Action item —
Exact copy, pictures excluded: print the lines from the one with "turquoise donut: 4 -> 3" through the final line of the records.
Material shown section start
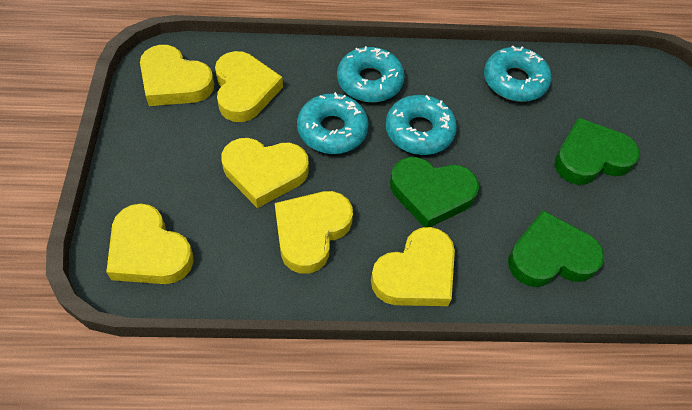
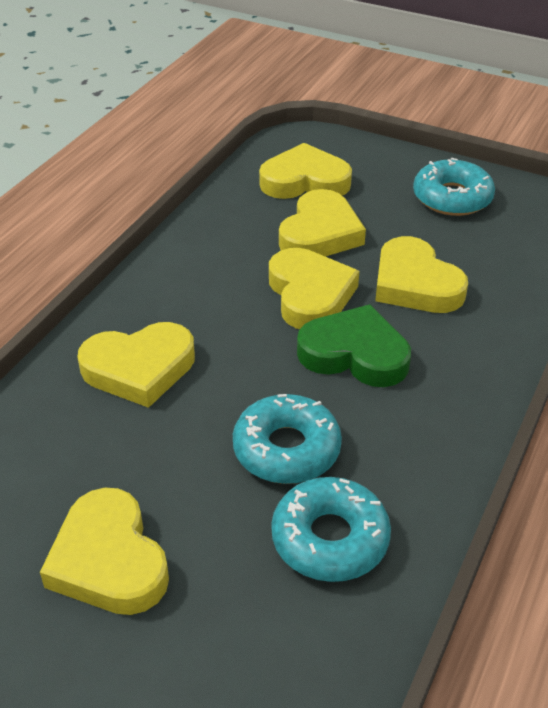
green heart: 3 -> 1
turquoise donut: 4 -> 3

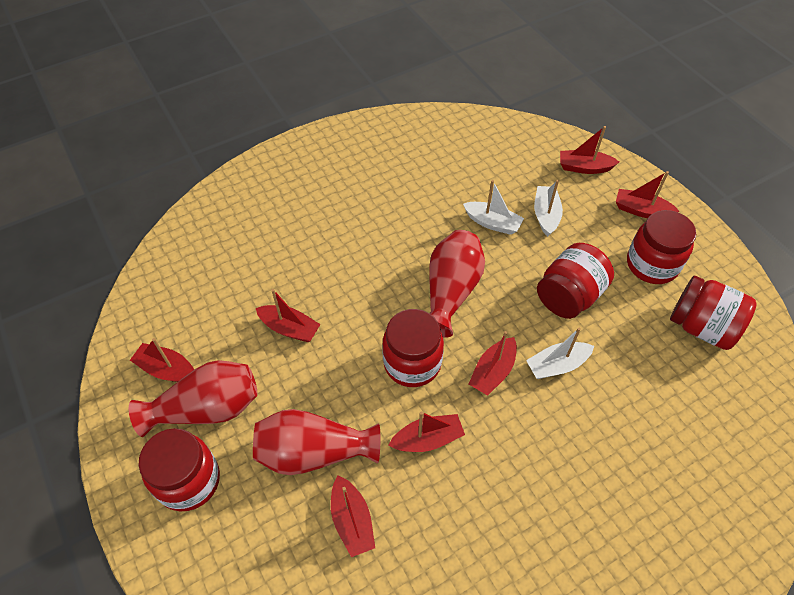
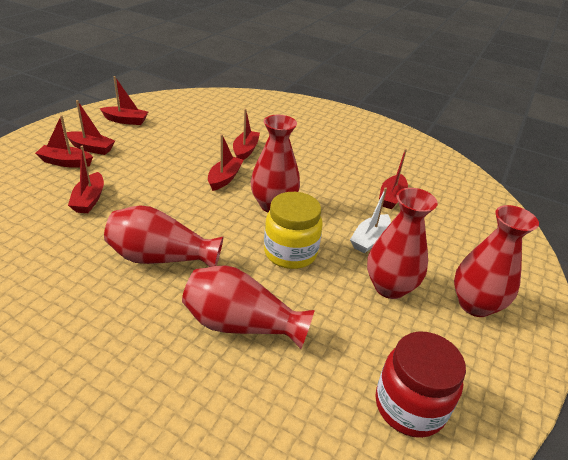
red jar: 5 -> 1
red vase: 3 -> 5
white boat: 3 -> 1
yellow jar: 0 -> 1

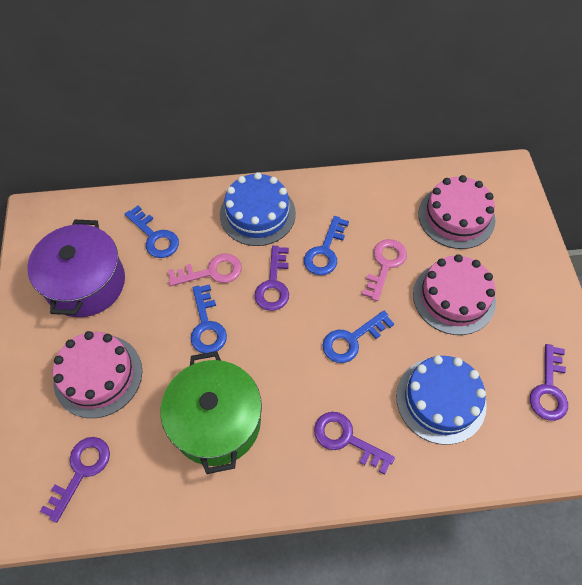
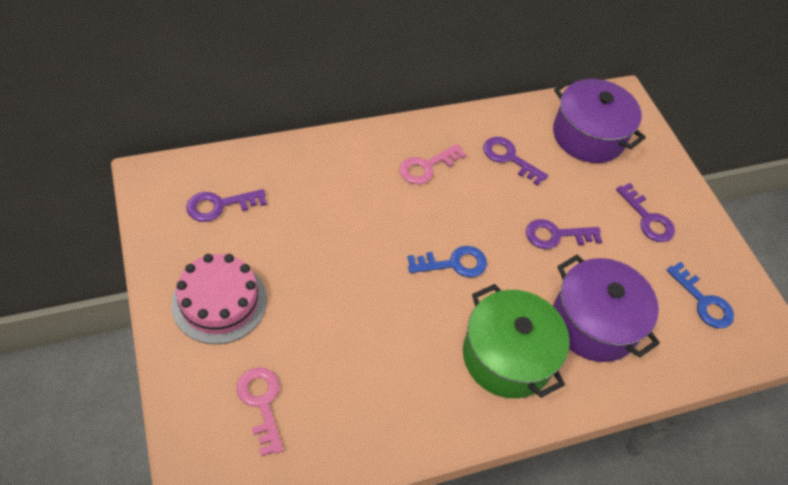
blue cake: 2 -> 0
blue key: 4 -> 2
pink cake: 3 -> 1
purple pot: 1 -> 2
Material shown section end
The completed task —
turquoise donut: 4 -> 3

red jar: 5 -> 1
red vase: 3 -> 5
white boat: 3 -> 1
yellow jar: 0 -> 1

blue cake: 2 -> 0
blue key: 4 -> 2
pink cake: 3 -> 1
purple pot: 1 -> 2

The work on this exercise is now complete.